┌────────
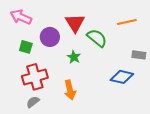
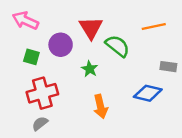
orange arrow: (70, 90) -> (101, 107), moved

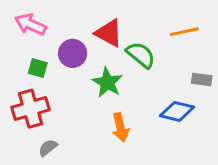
red triangle: (91, 28) -> (109, 33), turned -30
green star: (90, 69) -> (107, 82), size x1.5
red cross: (42, 93) -> (30, 109), moved

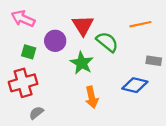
red triangle: (109, 33) -> (83, 25), turned 30

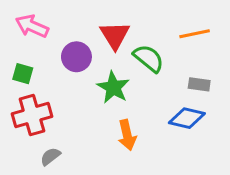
green square: (29, 52) -> (23, 74), moved
gray rectangle: (154, 61) -> (199, 84), moved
└────────
Leaving out the pictures, repeat all of the entries exactly.

- Problem solution:
orange arrow: (70, 90) -> (101, 107), moved

red triangle: (91, 28) -> (109, 33), turned -30
green star: (90, 69) -> (107, 82), size x1.5
red cross: (42, 93) -> (30, 109), moved

red triangle: (109, 33) -> (83, 25), turned 30

green square: (29, 52) -> (23, 74), moved
gray rectangle: (154, 61) -> (199, 84), moved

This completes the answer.